*TASK INSTRUCTIONS*
Your answer is the lines from the one that has "C6: 680pF (GND, N012) -> 680pF (N012, VS)" through the last line of the records below, retyped exactly and alone.

(Entries taken from a collection)

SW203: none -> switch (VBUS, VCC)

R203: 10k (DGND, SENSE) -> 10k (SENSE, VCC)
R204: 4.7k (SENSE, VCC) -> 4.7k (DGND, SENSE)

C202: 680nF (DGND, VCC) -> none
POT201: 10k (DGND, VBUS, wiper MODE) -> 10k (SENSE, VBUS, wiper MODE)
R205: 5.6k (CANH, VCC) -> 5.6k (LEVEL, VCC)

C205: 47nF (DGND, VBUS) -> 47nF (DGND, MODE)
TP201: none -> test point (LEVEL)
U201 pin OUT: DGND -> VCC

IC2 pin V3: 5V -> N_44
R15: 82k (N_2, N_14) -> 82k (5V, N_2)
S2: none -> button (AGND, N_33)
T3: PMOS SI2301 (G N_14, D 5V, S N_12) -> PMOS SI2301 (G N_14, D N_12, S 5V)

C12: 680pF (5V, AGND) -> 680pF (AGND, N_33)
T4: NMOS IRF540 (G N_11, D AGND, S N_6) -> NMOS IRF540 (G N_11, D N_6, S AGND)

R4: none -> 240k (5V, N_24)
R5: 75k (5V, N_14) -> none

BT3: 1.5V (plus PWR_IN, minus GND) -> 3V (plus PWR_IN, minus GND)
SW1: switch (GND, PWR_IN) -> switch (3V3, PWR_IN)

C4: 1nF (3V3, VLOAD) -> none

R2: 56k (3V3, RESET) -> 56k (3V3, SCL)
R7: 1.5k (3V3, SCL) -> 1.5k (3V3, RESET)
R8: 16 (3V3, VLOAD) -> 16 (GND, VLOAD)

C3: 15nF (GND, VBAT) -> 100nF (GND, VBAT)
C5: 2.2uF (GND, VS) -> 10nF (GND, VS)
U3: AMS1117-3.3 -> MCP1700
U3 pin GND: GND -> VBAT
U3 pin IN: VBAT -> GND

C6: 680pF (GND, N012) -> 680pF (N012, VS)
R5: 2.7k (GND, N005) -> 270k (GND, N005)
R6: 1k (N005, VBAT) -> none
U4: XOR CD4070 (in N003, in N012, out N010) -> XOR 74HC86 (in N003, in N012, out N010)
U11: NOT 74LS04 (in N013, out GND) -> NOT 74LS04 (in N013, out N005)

*TASK OUTPUT*
C6: 680pF (GND, N012) -> 680pF (N012, VS)
R5: 2.7k (GND, N005) -> 270k (GND, N005)
R6: 1k (N005, VBAT) -> none
U4: XOR CD4070 (in N003, in N012, out N010) -> XOR 74HC86 (in N003, in N012, out N010)
U11: NOT 74LS04 (in N013, out GND) -> NOT 74LS04 (in N013, out N005)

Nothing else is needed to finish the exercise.